Rows from a data collection

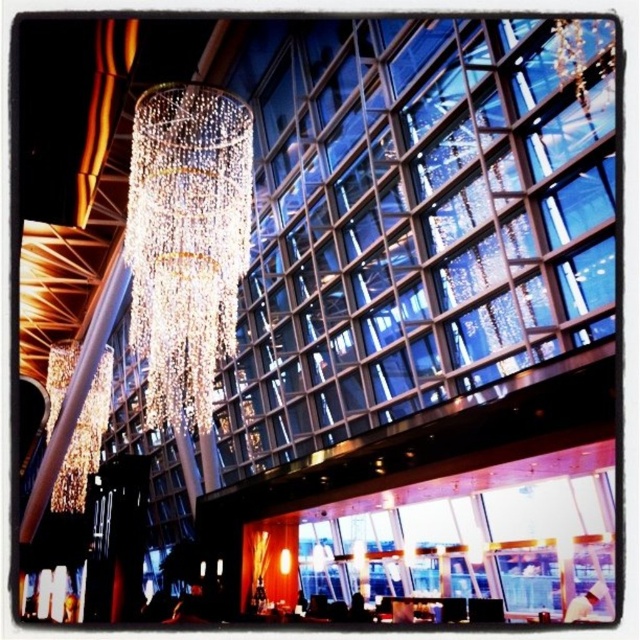
Is clear crystal chandelier at center to the left of iridescent glass chandelier at upper center from the viewer's perspective?

No, clear crystal chandelier at center is not to the left of iridescent glass chandelier at upper center.

Is point (138, 228) closer to viewer compared to point (60, 497)?

Yes, point (138, 228) is closer to viewer.

Image resolution: width=640 pixels, height=640 pixels. I want to click on clear crystal chandelier at center, so click(x=186, y=241).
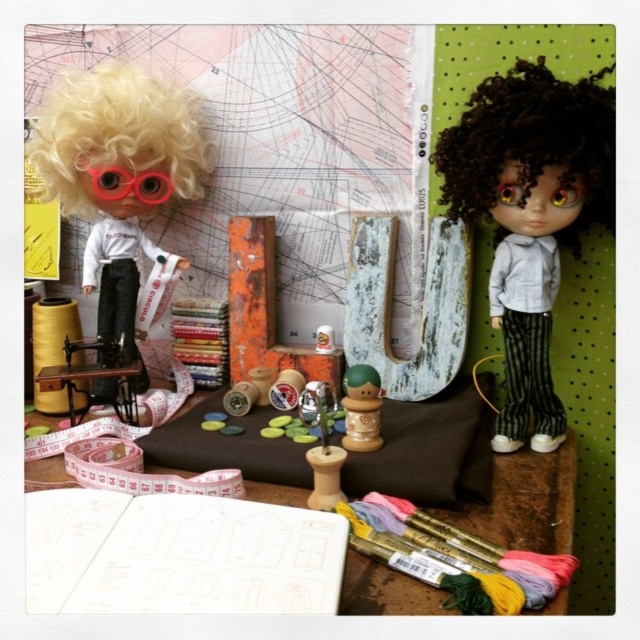
Does matte gray doll at center have a greater height compared to white paper at center?

Yes.

Who is lower down, matte gray doll at center or white paper at center?

white paper at center is below.

Is point (509, 262) closer to viewer compared to point (508, 502)?

No, it is not.

I want to click on matte gray doll at center, so click(x=531, y=209).

Is point (163, 113) closer to viewer compared to point (355, 440)?

That is False.

Does blonde curly wig at upper left appear under wooden toy at center?

No, blonde curly wig at upper left is not below wooden toy at center.

Is point (204, 172) positioned after point (344, 378)?

That is True.

You are a GUI agent. You are given a task and a screenshot of the screen. Output one action in this format:
    pyautogui.click(x=<x>, y=<y>)
    Task: Click on the blonde curly wig at upper left
    The height and width of the screenshot is (640, 640).
    Given the screenshot: What is the action you would take?
    pyautogui.click(x=120, y=141)

Does matte black doll at left appear on the left side of rubberized plastic goggles at upper left?

Yes, matte black doll at left is to the left of rubberized plastic goggles at upper left.

Does point (150, 188) come closer to viewer compared to point (141, 170)?

No, it is not.

Find the location of `matte black doll at left`. matte black doll at left is located at coordinates (118, 170).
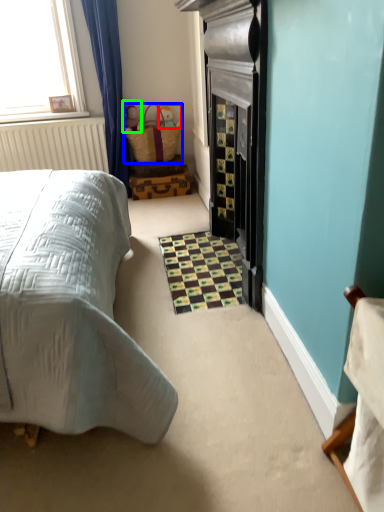
Question: Which is farther away from toy (highlighted by a red box)? basket (highlighted by a blue box) or toy (highlighted by a green box)?

Choices:
 (A) basket
 (B) toy

Answer: (B)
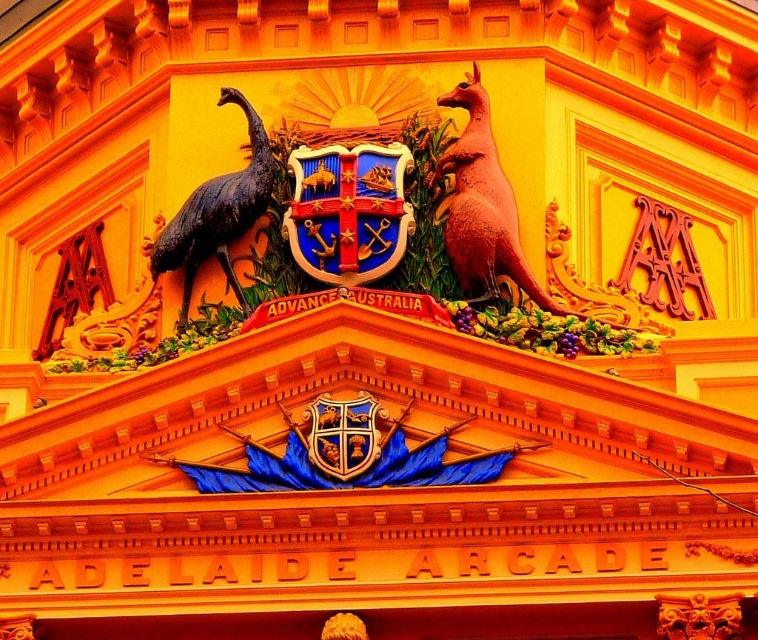
Is rubber-like pink kangaroo at upper right in front of shiny bronze emu at left?

Yes, it is.

Which is more to the left, rubber-like pink kangaroo at upper right or shiny bronze emu at left?

Positioned to the left is shiny bronze emu at left.

Where is `rubber-like pink kangaroo at upper right`? The height and width of the screenshot is (640, 758). rubber-like pink kangaroo at upper right is located at coordinates (481, 205).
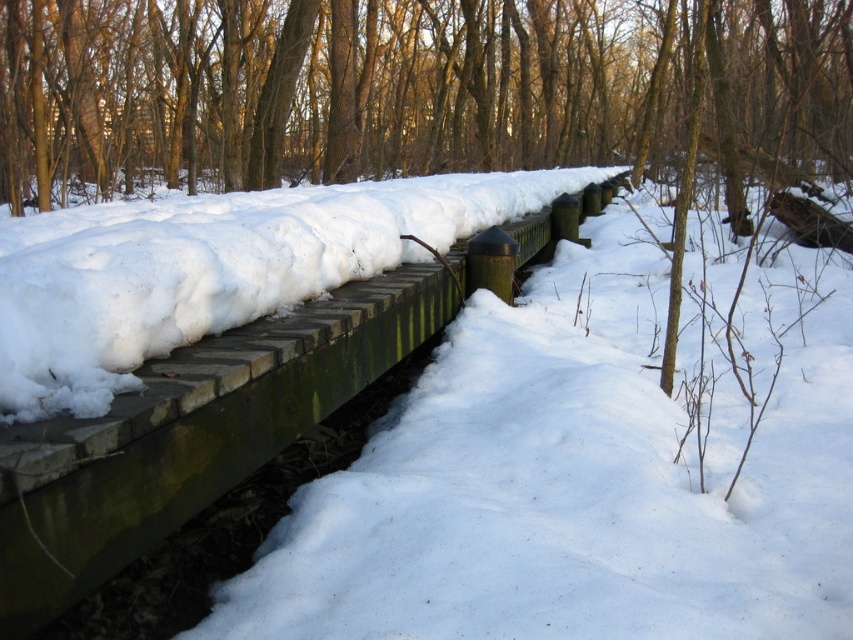
Question: Which of the following is the farthest from the observer?

Choices:
 (A) (520, 106)
 (B) (259, 387)

Answer: (A)

Question: Is brown wood tree at upper center to the left of green wood rail at center from the viewer's perspective?

Choices:
 (A) no
 (B) yes

Answer: (A)

Question: Is brown wood tree at upper center above green wood rail at center?

Choices:
 (A) no
 (B) yes

Answer: (B)

Question: Which object is closer to the camera taking this photo?

Choices:
 (A) brown wood tree at upper center
 (B) green wood rail at center

Answer: (B)

Question: Is brown wood tree at upper center wider than green wood rail at center?

Choices:
 (A) no
 (B) yes

Answer: (B)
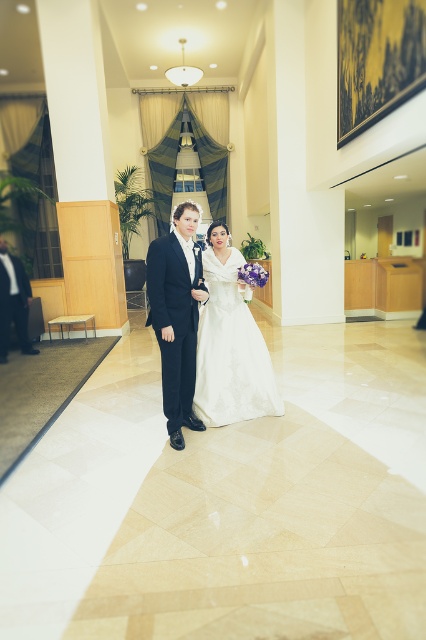
Does white satin dress at center appear on the left side of dark blue suit at center?

Incorrect, white satin dress at center is not on the left side of dark blue suit at center.

Which is below, white satin dress at center or dark blue suit at center?

dark blue suit at center is below.

Between point (264, 381) and point (158, 244), which one is positioned in front?

Positioned in front is point (158, 244).

At what (x,y) coordinates should I click in order to perform the action: click on white satin dress at center. Please return your answer as a coordinate pair (x, y). This screenshot has height=640, width=426. Looking at the image, I should click on (230, 342).

Measure the distance between dark blue suit at center and camera.

dark blue suit at center is 3.08 meters from camera.

Locate an element on the screen. The height and width of the screenshot is (640, 426). dark blue suit at center is located at coordinates (176, 316).

Is white satin dress at center in front of matte black suit at left?

Yes, white satin dress at center is closer to the viewer.

Is white satin dress at center positioned at the back of matte black suit at left?

No, it is not.

The height and width of the screenshot is (640, 426). Identify the location of white satin dress at center. (230, 342).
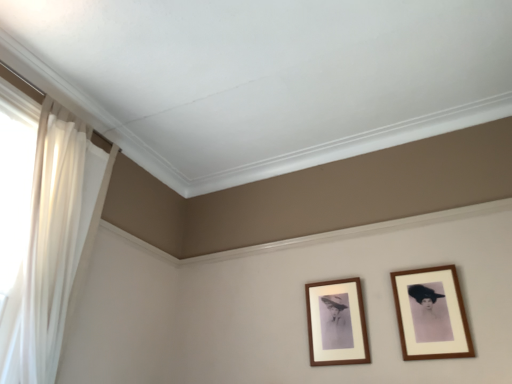
Where is `white sheer curtain at left`? white sheer curtain at left is located at coordinates (40, 228).

Describe the element at coordinates (431, 314) in the screenshot. The width and height of the screenshot is (512, 384). I see `wooden frame at right, which is the first picture frame from right to left` at that location.

I want to click on white sheer curtain at left, so click(x=40, y=228).

How many degrees apart are the facing directions of wooden frame at center, the second picture frame when ordered from right to left, and wooden frame at right, which is counted as the second picture frame, starting from the left?

There is a 0.000106-degree angle between the facing directions of wooden frame at center, the second picture frame when ordered from right to left, and wooden frame at right, which is counted as the second picture frame, starting from the left.

From the image's perspective, is wooden frame at center, the second picture frame when ordered from right to left, located above or below wooden frame at right, which is counted as the second picture frame, starting from the left?

wooden frame at center, the second picture frame when ordered from right to left, is below wooden frame at right, which is counted as the second picture frame, starting from the left.

Considering the sizes of objects wooden frame at center, the second picture frame when ordered from right to left, and wooden frame at right, which is the first picture frame from right to left, in the image provided, who is shorter, wooden frame at center, the second picture frame when ordered from right to left, or wooden frame at right, which is the first picture frame from right to left,?

Result: Standing shorter between the two is wooden frame at right, which is the first picture frame from right to left.

Which is more to the left, wooden frame at center, the second picture frame when ordered from right to left, or wooden frame at right, which is the first picture frame from right to left?

Positioned to the left is wooden frame at center, the second picture frame when ordered from right to left.

Looking at this image, would you say wooden frame at right, which is counted as the second picture frame, starting from the left, is to the left or to the right of white sheer curtain at left in the picture?

Based on their positions, wooden frame at right, which is counted as the second picture frame, starting from the left, is located to the right of white sheer curtain at left.

Where is `curtain in front of the wooden frame at right, which is counted as the second picture frame, starting from the left`? This screenshot has width=512, height=384. curtain in front of the wooden frame at right, which is counted as the second picture frame, starting from the left is located at coordinates (40, 228).

Is white sheer curtain at left completely or partially inside wooden frame at right, which is the first picture frame from right to left?

Actually, white sheer curtain at left is outside wooden frame at right, which is the first picture frame from right to left.

Measure the distance between wooden frame at right, which is the first picture frame from right to left, and white sheer curtain at left.

wooden frame at right, which is the first picture frame from right to left, and white sheer curtain at left are 1.88 meters apart.

Find the location of a particular element. This screenshot has width=512, height=384. curtain located on the left of wooden frame at center, the second picture frame when ordered from right to left is located at coordinates (40, 228).

From the picture: Is white sheer curtain at left taller or shorter than wooden frame at center, the second picture frame when ordered from right to left?

white sheer curtain at left is taller than wooden frame at center, the second picture frame when ordered from right to left.

Is white sheer curtain at left positioned beyond the bounds of wooden frame at center, arranged as the 1th picture frame when viewed from the left?

Yes, white sheer curtain at left is not within wooden frame at center, arranged as the 1th picture frame when viewed from the left.

Is wooden frame at right, which is the first picture frame from right to left, facing towards wooden frame at center, arranged as the 1th picture frame when viewed from the left?

No, wooden frame at right, which is the first picture frame from right to left, is not facing towards wooden frame at center, arranged as the 1th picture frame when viewed from the left.

Does wooden frame at right, which is the first picture frame from right to left, have a smaller size compared to wooden frame at center, arranged as the 1th picture frame when viewed from the left?

No, wooden frame at right, which is the first picture frame from right to left, is not smaller than wooden frame at center, arranged as the 1th picture frame when viewed from the left.

Is wooden frame at right, which is the first picture frame from right to left, taller than wooden frame at center, arranged as the 1th picture frame when viewed from the left?

No.

Can you confirm if white sheer curtain at left is wider than wooden frame at right, which is counted as the second picture frame, starting from the left?

Yes, white sheer curtain at left is wider than wooden frame at right, which is counted as the second picture frame, starting from the left.

Is white sheer curtain at left to the left of wooden frame at right, which is counted as the second picture frame, starting from the left, from the viewer's perspective?

Yes, white sheer curtain at left is to the left of wooden frame at right, which is counted as the second picture frame, starting from the left.

Considering the positions of points (26, 323) and (429, 326), is point (26, 323) closer to camera compared to point (429, 326)?

That is True.

From the image's perspective, is white sheer curtain at left located above or below wooden frame at right, which is the first picture frame from right to left?

Based on their image positions, white sheer curtain at left is located above wooden frame at right, which is the first picture frame from right to left.

Looking at this image, which of these two, wooden frame at center, arranged as the 1th picture frame when viewed from the left, or white sheer curtain at left, is smaller?

wooden frame at center, arranged as the 1th picture frame when viewed from the left, is smaller.

Looking at this image, is wooden frame at center, arranged as the 1th picture frame when viewed from the left, inside the boundaries of white sheer curtain at left, or outside?

wooden frame at center, arranged as the 1th picture frame when viewed from the left, exists outside the volume of white sheer curtain at left.

Which object is positioned more to the left, wooden frame at center, the second picture frame when ordered from right to left, or white sheer curtain at left?

white sheer curtain at left is more to the left.

Is the position of wooden frame at center, arranged as the 1th picture frame when viewed from the left, more distant than that of white sheer curtain at left?

Yes, wooden frame at center, arranged as the 1th picture frame when viewed from the left, is further from the camera.

In the image, there is a wooden frame at center, the second picture frame when ordered from right to left. Identify the location of picture frame above it (from the image's perspective). The height and width of the screenshot is (384, 512). (x=431, y=314).

Identify the location of curtain on the left of the wooden frame at right, which is counted as the second picture frame, starting from the left. (40, 228).

Based on their spatial positions, is white sheer curtain at left or wooden frame at center, the second picture frame when ordered from right to left, further from wooden frame at right, which is counted as the second picture frame, starting from the left?

white sheer curtain at left is further to wooden frame at right, which is counted as the second picture frame, starting from the left.

From the image, which object appears to be farther from white sheer curtain at left, wooden frame at center, arranged as the 1th picture frame when viewed from the left, or wooden frame at right, which is the first picture frame from right to left?

wooden frame at right, which is the first picture frame from right to left.

Looking at the image, which one is located closer to wooden frame at right, which is counted as the second picture frame, starting from the left, wooden frame at center, arranged as the 1th picture frame when viewed from the left, or white sheer curtain at left?

wooden frame at center, arranged as the 1th picture frame when viewed from the left, is closer to wooden frame at right, which is counted as the second picture frame, starting from the left.

When comparing their distances from white sheer curtain at left, does wooden frame at right, which is the first picture frame from right to left, or wooden frame at center, arranged as the 1th picture frame when viewed from the left, seem further?

wooden frame at right, which is the first picture frame from right to left, lies further to white sheer curtain at left than the other object.

Estimate the real-world distances between objects in this image. Which object is further from wooden frame at center, arranged as the 1th picture frame when viewed from the left, white sheer curtain at left or wooden frame at right, which is the first picture frame from right to left?

white sheer curtain at left is positioned further to the anchor wooden frame at center, arranged as the 1th picture frame when viewed from the left.

From the image, which object appears to be farther from wooden frame at center, arranged as the 1th picture frame when viewed from the left, wooden frame at right, which is the first picture frame from right to left, or white sheer curtain at left?

white sheer curtain at left.

This screenshot has height=384, width=512. In order to click on picture frame between white sheer curtain at left and wooden frame at right, which is counted as the second picture frame, starting from the left in this screenshot , I will do `click(336, 323)`.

ACTION ITEM = Copy out the rows word for word, beginning at the line that contains "Yes, white sheer curtain at left is to" and stopping after the line that contains "From the image's perspective, is white".

RESULT OF THE TASK =
Yes, white sheer curtain at left is to the left of wooden frame at right, which is counted as the second picture frame, starting from the left.

Considering the positions of points (26, 323) and (429, 326), is point (26, 323) closer to camera compared to point (429, 326)?

That is True.

From the image's perspective, is white sheer curtain at left located above or below wooden frame at right, which is the first picture frame from right to left?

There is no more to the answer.